Your goal.
Your task is to restate exactly the lines from the one holding "C8: 1uF (plus" to the end of the entries below, inclusive.

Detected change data
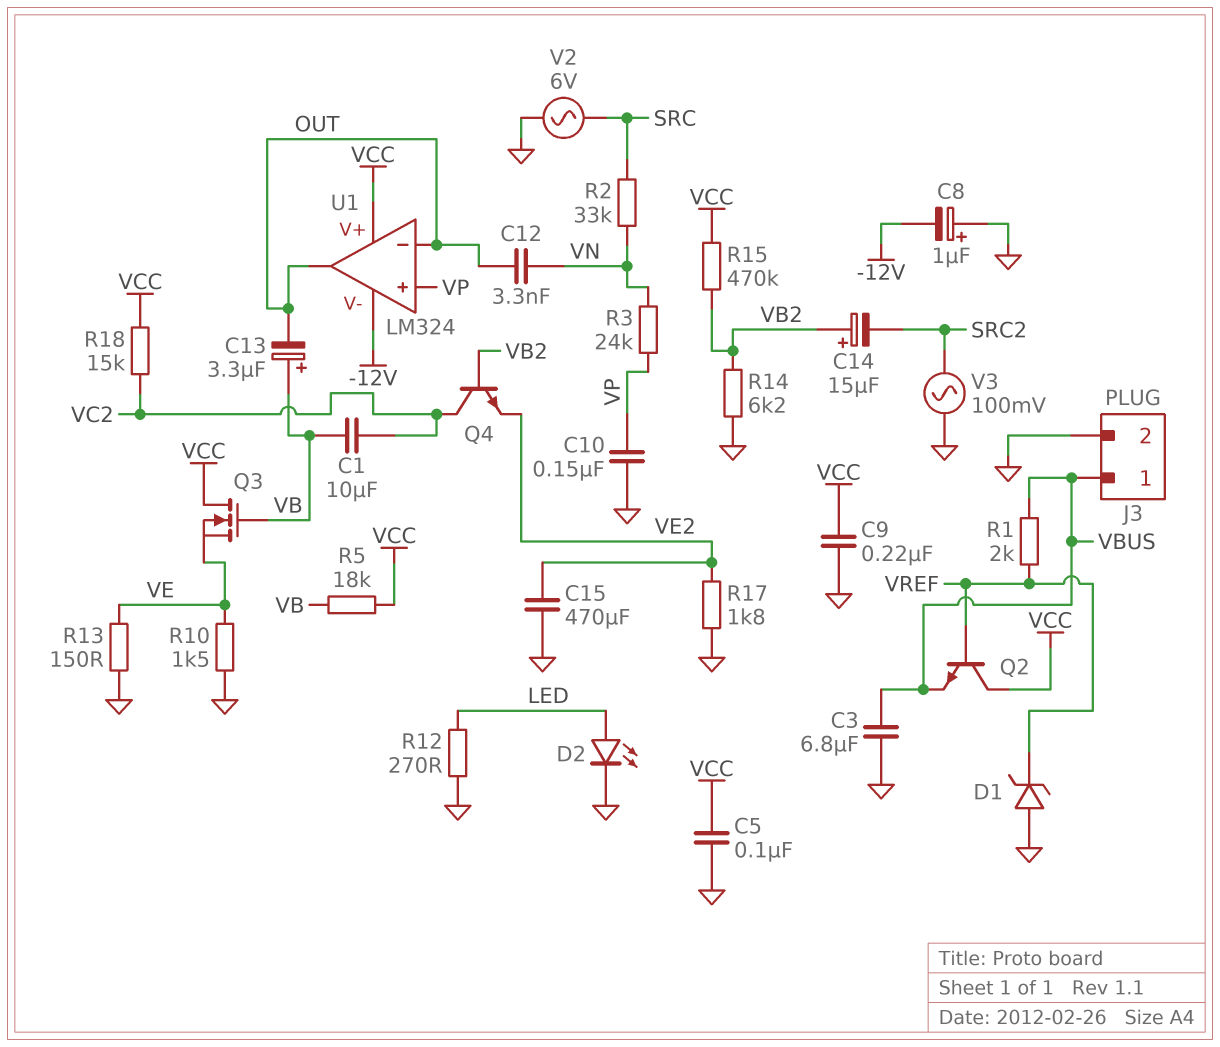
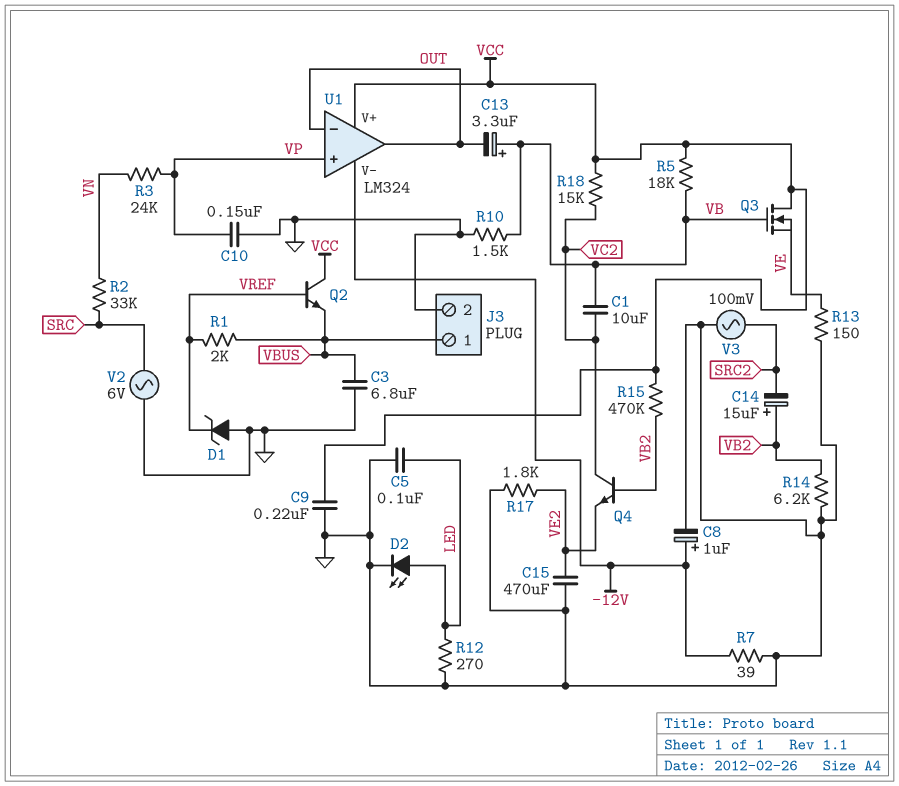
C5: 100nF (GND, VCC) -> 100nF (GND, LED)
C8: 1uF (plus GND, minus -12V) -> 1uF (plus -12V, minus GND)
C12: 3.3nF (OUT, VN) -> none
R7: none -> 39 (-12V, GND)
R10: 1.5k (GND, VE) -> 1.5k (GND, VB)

Solution to this task.
C8: 1uF (plus GND, minus -12V) -> 1uF (plus -12V, minus GND)
C12: 3.3nF (OUT, VN) -> none
R7: none -> 39 (-12V, GND)
R10: 1.5k (GND, VE) -> 1.5k (GND, VB)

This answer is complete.